**What you have to do**
Copy, in full, each line of the material that holds the word "lime".
━━━━━ Information supplied
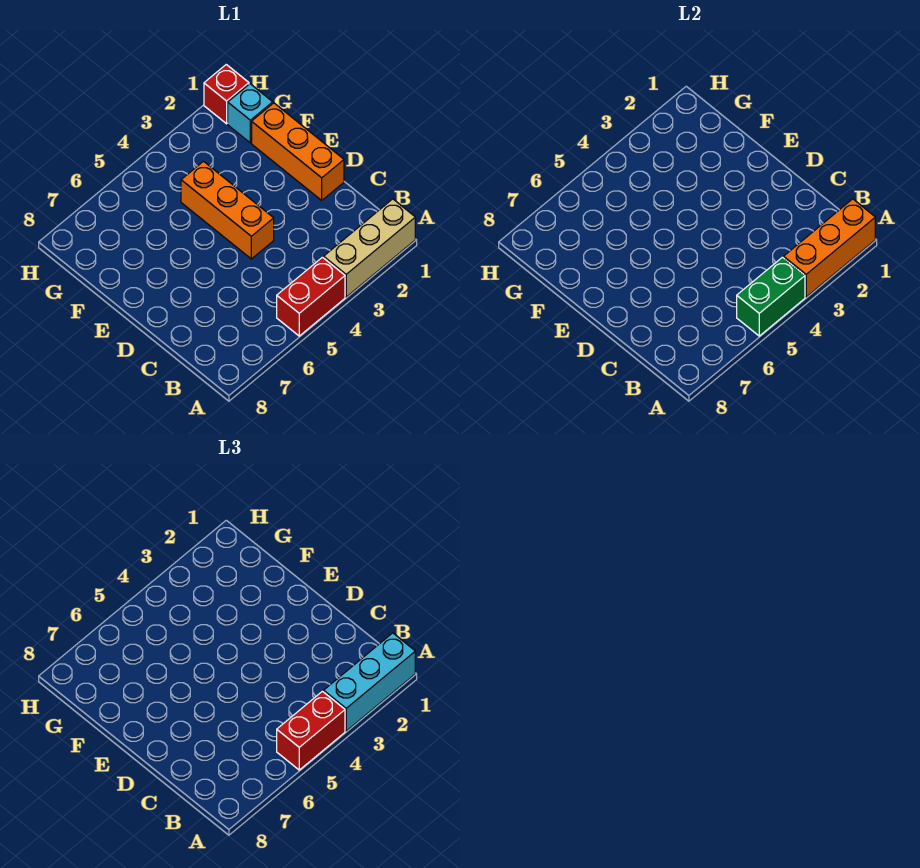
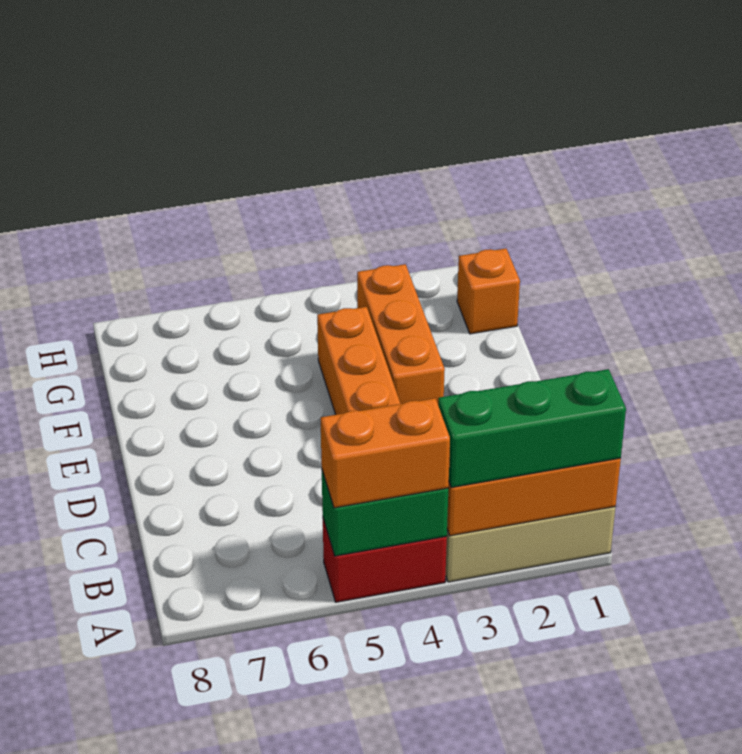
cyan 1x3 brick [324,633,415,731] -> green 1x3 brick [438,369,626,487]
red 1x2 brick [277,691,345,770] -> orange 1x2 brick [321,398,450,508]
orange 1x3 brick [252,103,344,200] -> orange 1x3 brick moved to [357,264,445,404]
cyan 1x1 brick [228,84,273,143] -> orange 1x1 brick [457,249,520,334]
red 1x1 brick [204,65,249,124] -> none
━━━━━━━━━━
━━━━━ Information supplied
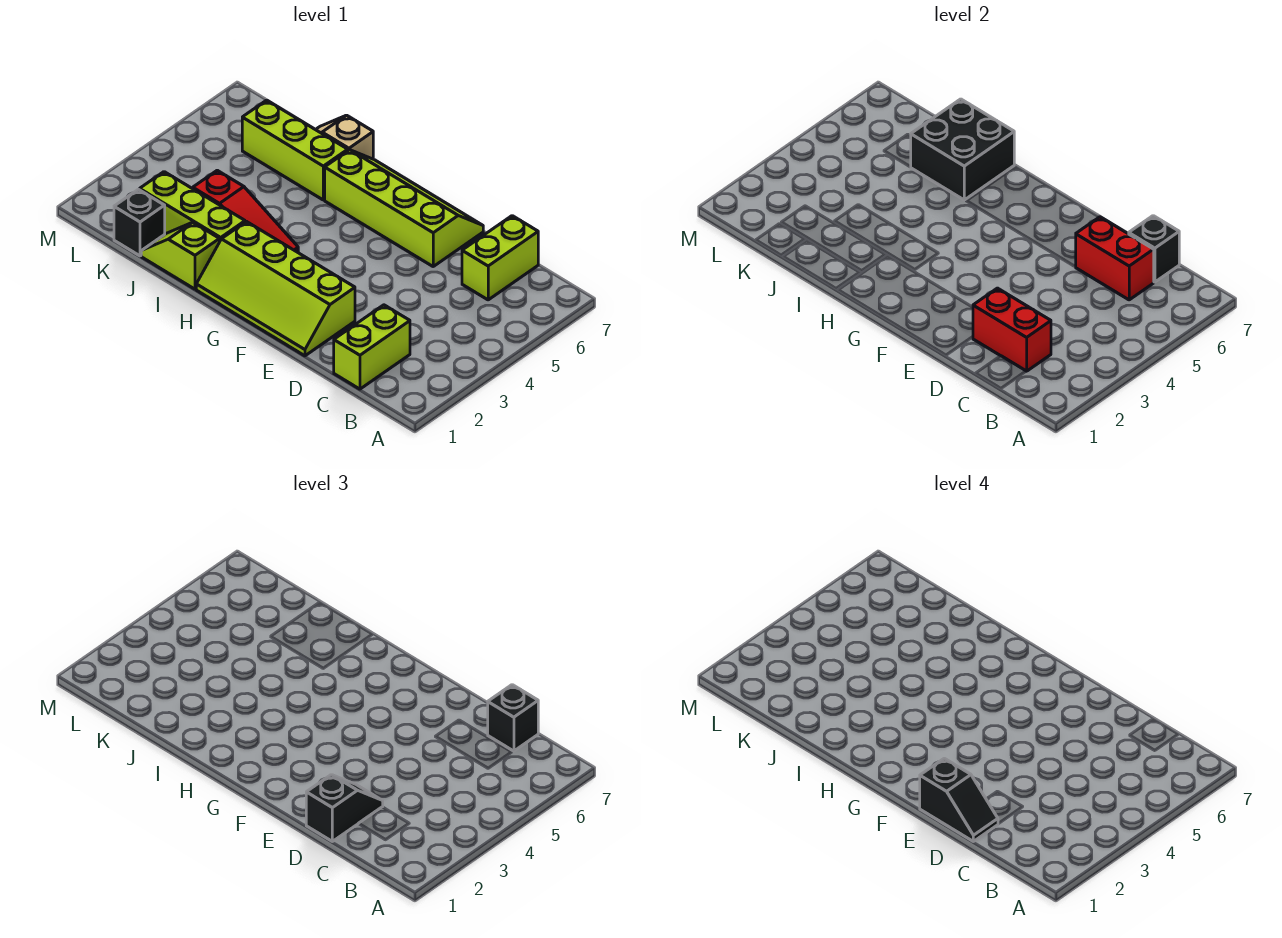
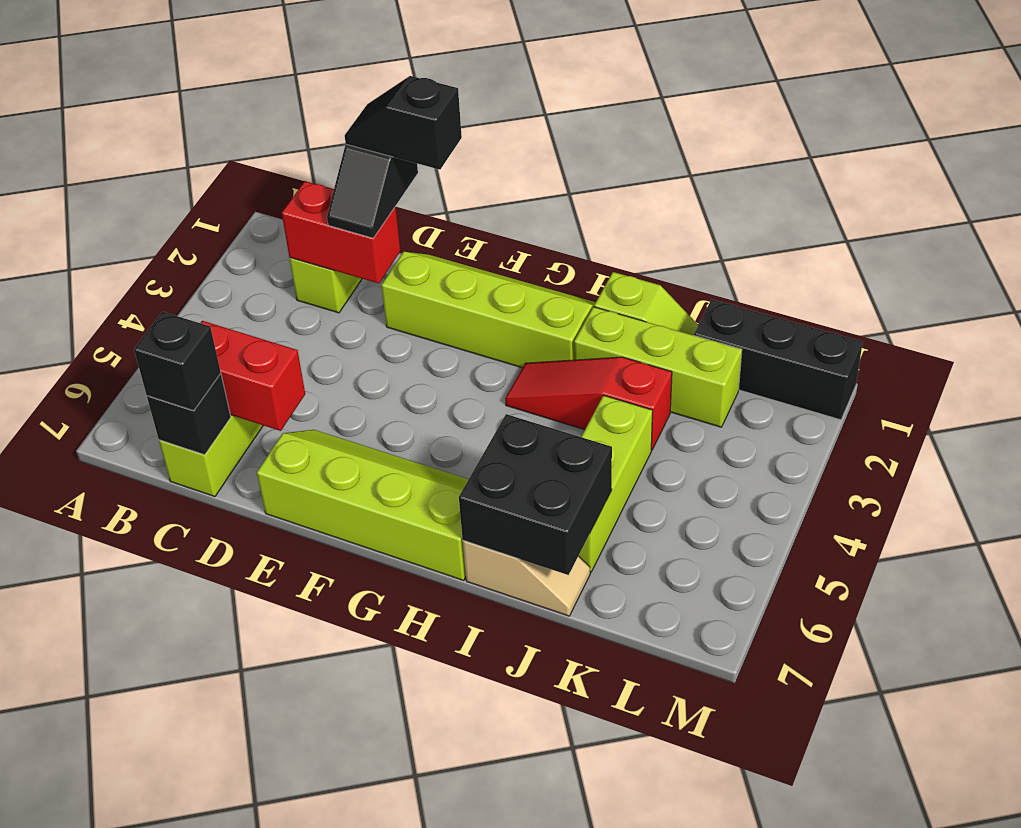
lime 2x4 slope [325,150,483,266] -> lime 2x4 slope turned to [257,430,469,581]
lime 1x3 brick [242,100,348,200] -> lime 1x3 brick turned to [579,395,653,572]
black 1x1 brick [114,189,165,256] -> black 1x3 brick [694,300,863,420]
━━━━━━━━━━
**Exercise solution**
lime 2x4 slope [325,150,483,266] -> lime 2x4 slope turned to [257,430,469,581]
lime 1x3 brick [242,100,348,200] -> lime 1x3 brick turned to [579,395,653,572]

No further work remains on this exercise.